Object correspondence data
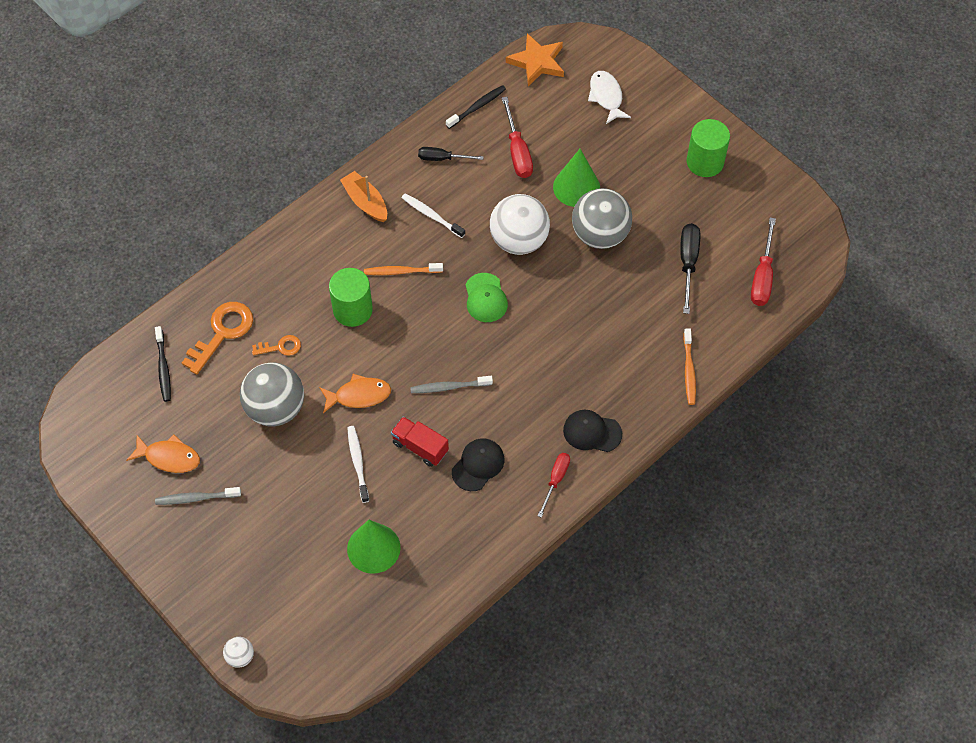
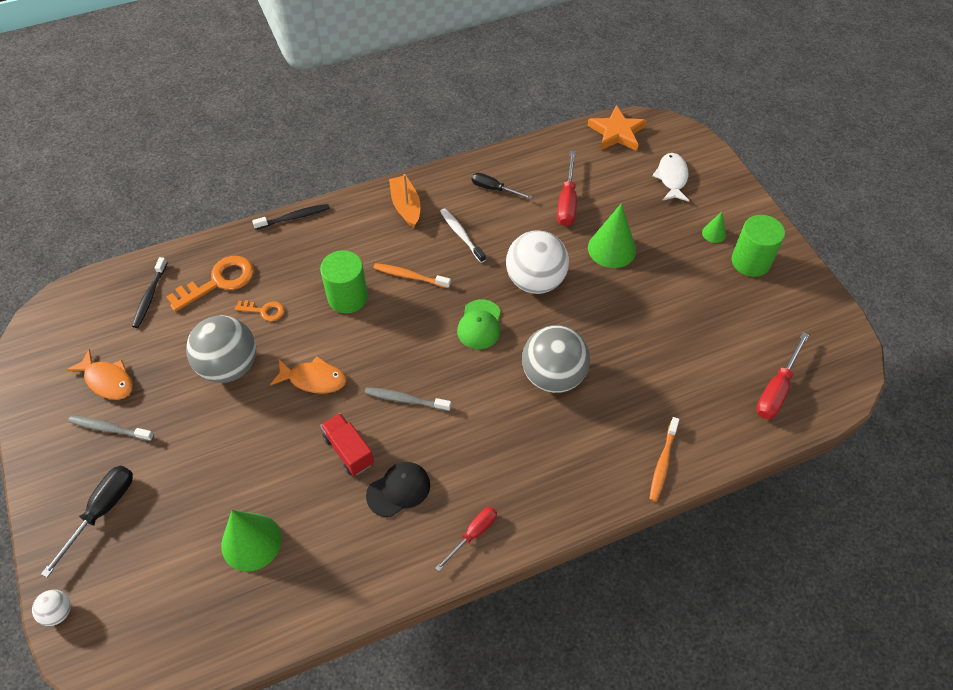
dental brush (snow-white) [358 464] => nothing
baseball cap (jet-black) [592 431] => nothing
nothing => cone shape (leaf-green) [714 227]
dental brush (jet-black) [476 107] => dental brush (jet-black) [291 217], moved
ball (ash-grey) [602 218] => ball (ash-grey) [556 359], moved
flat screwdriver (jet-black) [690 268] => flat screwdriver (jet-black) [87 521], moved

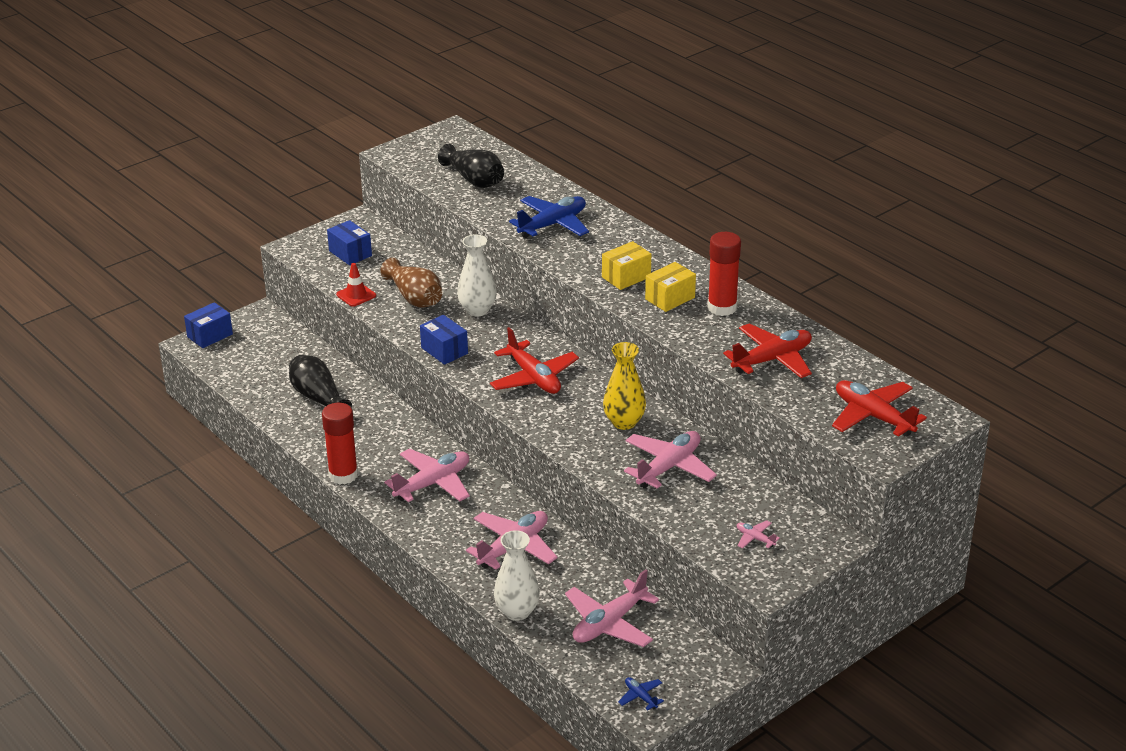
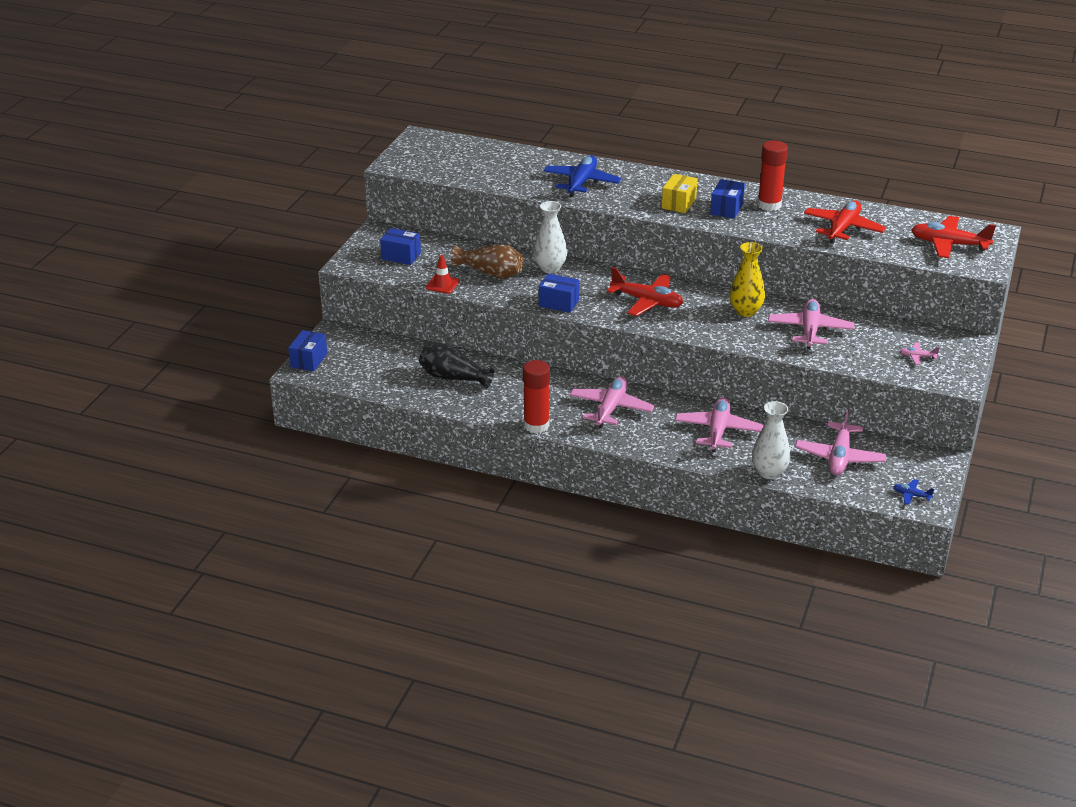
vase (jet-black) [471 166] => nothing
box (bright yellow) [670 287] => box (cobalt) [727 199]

WHAT YOU SHOULD DO>
Show the lines of the records above that mention "brush".

YOUR RESPONSE>
dental brush (snow-white) [358 464] => nothing
dental brush (jet-black) [476 107] => dental brush (jet-black) [291 217], moved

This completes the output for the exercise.